## Dataset content

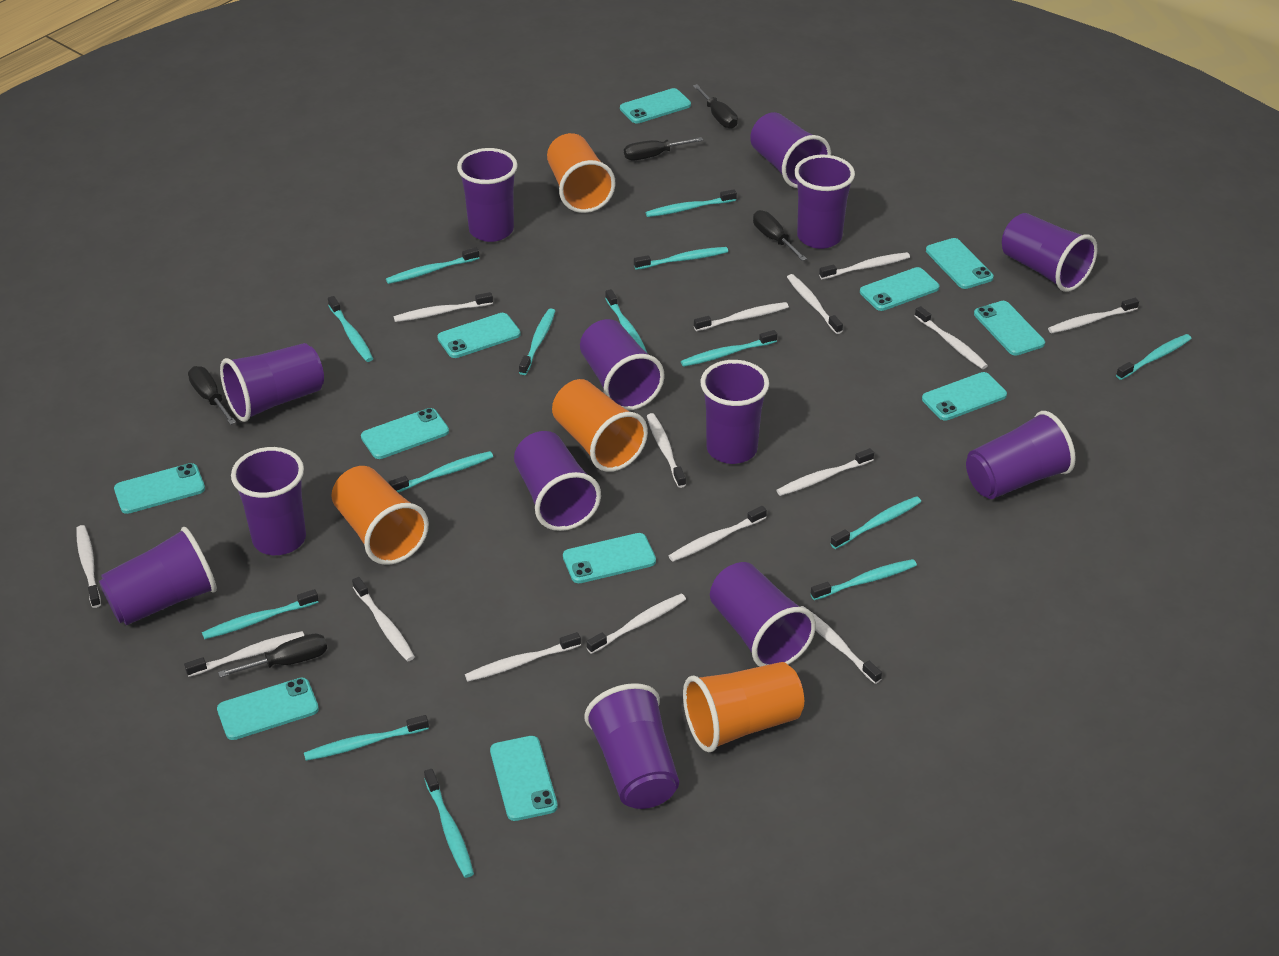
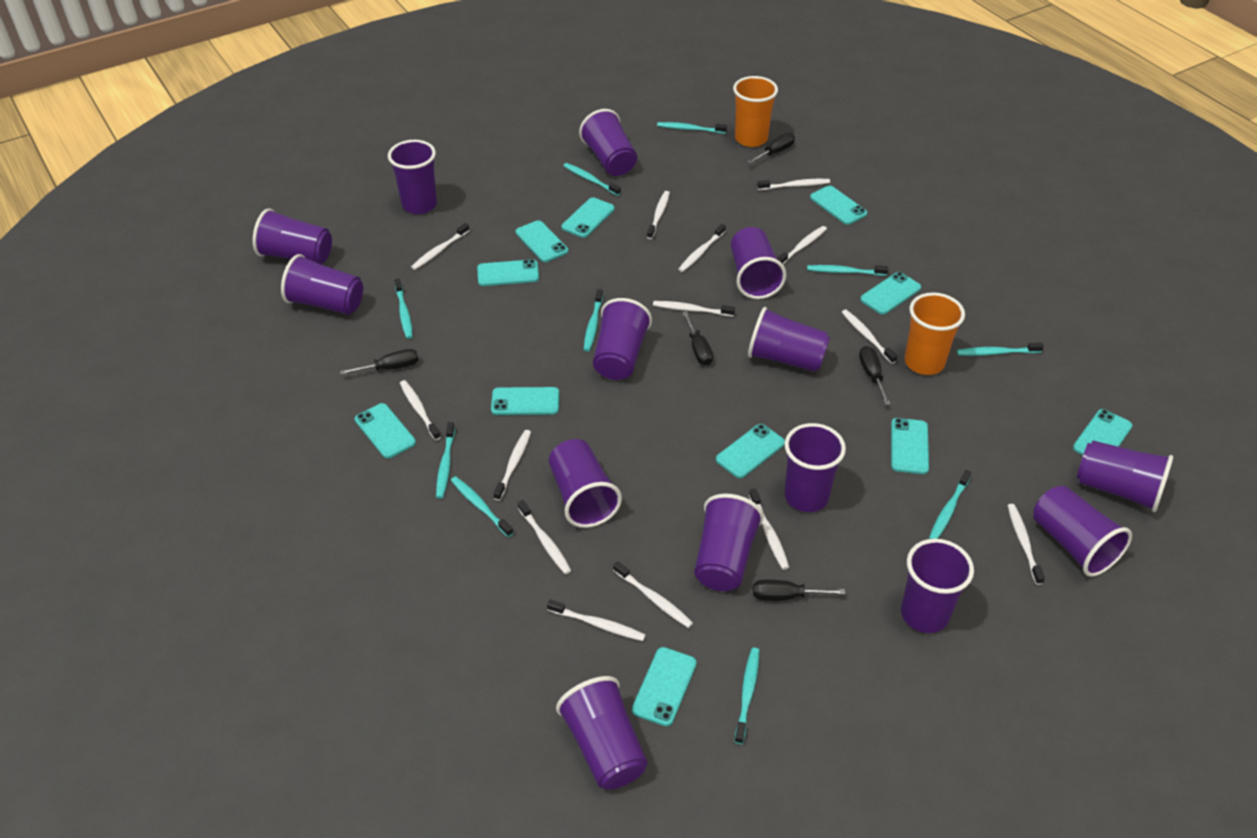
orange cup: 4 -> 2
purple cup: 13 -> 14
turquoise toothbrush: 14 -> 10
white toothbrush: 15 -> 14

## Task prompt
Send back exactly the lines of the listing above, beginning at the line containing "turquoise toothbrush: 14 -> 10" and ending with the last. Add nothing.

## Task answer
turquoise toothbrush: 14 -> 10
white toothbrush: 15 -> 14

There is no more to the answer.